Action item :: Write out all of the data exactly as it appears.

[[ Material for the task open ]]

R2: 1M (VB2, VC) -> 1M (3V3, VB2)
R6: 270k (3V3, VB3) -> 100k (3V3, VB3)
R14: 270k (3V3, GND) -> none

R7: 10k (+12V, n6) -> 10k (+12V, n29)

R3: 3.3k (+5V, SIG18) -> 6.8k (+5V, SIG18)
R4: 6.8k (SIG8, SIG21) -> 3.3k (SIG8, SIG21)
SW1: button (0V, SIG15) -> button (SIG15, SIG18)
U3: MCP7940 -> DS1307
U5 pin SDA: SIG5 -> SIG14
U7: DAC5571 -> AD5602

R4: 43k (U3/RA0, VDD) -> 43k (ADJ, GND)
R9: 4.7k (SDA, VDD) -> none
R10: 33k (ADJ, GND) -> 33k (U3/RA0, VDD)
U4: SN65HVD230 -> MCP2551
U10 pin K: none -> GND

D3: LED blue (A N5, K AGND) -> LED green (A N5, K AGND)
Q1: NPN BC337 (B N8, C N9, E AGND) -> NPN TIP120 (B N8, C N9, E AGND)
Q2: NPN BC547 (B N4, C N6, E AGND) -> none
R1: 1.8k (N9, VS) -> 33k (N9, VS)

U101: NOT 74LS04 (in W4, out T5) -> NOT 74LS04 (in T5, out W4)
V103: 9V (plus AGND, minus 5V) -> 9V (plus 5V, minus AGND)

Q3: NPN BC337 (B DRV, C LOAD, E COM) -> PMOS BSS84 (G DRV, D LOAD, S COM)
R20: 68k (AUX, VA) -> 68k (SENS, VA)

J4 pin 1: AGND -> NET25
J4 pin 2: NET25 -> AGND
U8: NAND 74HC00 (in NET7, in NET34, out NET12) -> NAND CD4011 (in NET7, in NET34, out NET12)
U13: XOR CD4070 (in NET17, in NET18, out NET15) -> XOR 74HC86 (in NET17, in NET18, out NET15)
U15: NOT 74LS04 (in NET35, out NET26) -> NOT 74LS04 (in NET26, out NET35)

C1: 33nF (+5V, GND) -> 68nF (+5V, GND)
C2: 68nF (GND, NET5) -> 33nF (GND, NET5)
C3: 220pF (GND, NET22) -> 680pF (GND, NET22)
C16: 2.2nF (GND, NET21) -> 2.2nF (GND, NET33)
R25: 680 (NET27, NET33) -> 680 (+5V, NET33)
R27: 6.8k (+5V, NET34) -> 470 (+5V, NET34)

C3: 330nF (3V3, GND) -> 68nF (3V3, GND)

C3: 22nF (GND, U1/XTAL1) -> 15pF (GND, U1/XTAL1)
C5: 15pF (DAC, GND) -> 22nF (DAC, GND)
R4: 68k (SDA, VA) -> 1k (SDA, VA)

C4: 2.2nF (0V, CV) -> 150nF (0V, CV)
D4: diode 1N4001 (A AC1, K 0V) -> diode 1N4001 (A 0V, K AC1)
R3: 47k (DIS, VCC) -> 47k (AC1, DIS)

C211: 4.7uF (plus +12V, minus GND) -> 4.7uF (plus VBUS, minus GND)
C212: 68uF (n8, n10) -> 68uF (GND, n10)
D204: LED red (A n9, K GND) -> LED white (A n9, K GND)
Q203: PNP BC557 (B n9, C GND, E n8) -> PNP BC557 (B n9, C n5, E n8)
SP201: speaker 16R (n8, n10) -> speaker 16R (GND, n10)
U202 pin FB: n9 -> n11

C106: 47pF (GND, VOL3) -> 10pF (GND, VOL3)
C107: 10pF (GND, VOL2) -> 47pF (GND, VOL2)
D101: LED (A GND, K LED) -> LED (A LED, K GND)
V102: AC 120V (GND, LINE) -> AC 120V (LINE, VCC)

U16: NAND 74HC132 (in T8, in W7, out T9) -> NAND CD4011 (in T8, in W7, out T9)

[[ Material for the task closed ]]

Result of the task ::
R2: 1M (VB2, VC) -> 1M (3V3, VB2)
R6: 270k (3V3, VB3) -> 100k (3V3, VB3)
R14: 270k (3V3, GND) -> none

R7: 10k (+12V, n6) -> 10k (+12V, n29)

R3: 3.3k (+5V, SIG18) -> 6.8k (+5V, SIG18)
R4: 6.8k (SIG8, SIG21) -> 3.3k (SIG8, SIG21)
SW1: button (0V, SIG15) -> button (SIG15, SIG18)
U3: MCP7940 -> DS1307
U5 pin SDA: SIG5 -> SIG14
U7: DAC5571 -> AD5602

R4: 43k (U3/RA0, VDD) -> 43k (ADJ, GND)
R9: 4.7k (SDA, VDD) -> none
R10: 33k (ADJ, GND) -> 33k (U3/RA0, VDD)
U4: SN65HVD230 -> MCP2551
U10 pin K: none -> GND

D3: LED blue (A N5, K AGND) -> LED green (A N5, K AGND)
Q1: NPN BC337 (B N8, C N9, E AGND) -> NPN TIP120 (B N8, C N9, E AGND)
Q2: NPN BC547 (B N4, C N6, E AGND) -> none
R1: 1.8k (N9, VS) -> 33k (N9, VS)

U101: NOT 74LS04 (in W4, out T5) -> NOT 74LS04 (in T5, out W4)
V103: 9V (plus AGND, minus 5V) -> 9V (plus 5V, minus AGND)

Q3: NPN BC337 (B DRV, C LOAD, E COM) -> PMOS BSS84 (G DRV, D LOAD, S COM)
R20: 68k (AUX, VA) -> 68k (SENS, VA)

J4 pin 1: AGND -> NET25
J4 pin 2: NET25 -> AGND
U8: NAND 74HC00 (in NET7, in NET34, out NET12) -> NAND CD4011 (in NET7, in NET34, out NET12)
U13: XOR CD4070 (in NET17, in NET18, out NET15) -> XOR 74HC86 (in NET17, in NET18, out NET15)
U15: NOT 74LS04 (in NET35, out NET26) -> NOT 74LS04 (in NET26, out NET35)

C1: 33nF (+5V, GND) -> 68nF (+5V, GND)
C2: 68nF (GND, NET5) -> 33nF (GND, NET5)
C3: 220pF (GND, NET22) -> 680pF (GND, NET22)
C16: 2.2nF (GND, NET21) -> 2.2nF (GND, NET33)
R25: 680 (NET27, NET33) -> 680 (+5V, NET33)
R27: 6.8k (+5V, NET34) -> 470 (+5V, NET34)

C3: 330nF (3V3, GND) -> 68nF (3V3, GND)

C3: 22nF (GND, U1/XTAL1) -> 15pF (GND, U1/XTAL1)
C5: 15pF (DAC, GND) -> 22nF (DAC, GND)
R4: 68k (SDA, VA) -> 1k (SDA, VA)

C4: 2.2nF (0V, CV) -> 150nF (0V, CV)
D4: diode 1N4001 (A AC1, K 0V) -> diode 1N4001 (A 0V, K AC1)
R3: 47k (DIS, VCC) -> 47k (AC1, DIS)

C211: 4.7uF (plus +12V, minus GND) -> 4.7uF (plus VBUS, minus GND)
C212: 68uF (n8, n10) -> 68uF (GND, n10)
D204: LED red (A n9, K GND) -> LED white (A n9, K GND)
Q203: PNP BC557 (B n9, C GND, E n8) -> PNP BC557 (B n9, C n5, E n8)
SP201: speaker 16R (n8, n10) -> speaker 16R (GND, n10)
U202 pin FB: n9 -> n11

C106: 47pF (GND, VOL3) -> 10pF (GND, VOL3)
C107: 10pF (GND, VOL2) -> 47pF (GND, VOL2)
D101: LED (A GND, K LED) -> LED (A LED, K GND)
V102: AC 120V (GND, LINE) -> AC 120V (LINE, VCC)

U16: NAND 74HC132 (in T8, in W7, out T9) -> NAND CD4011 (in T8, in W7, out T9)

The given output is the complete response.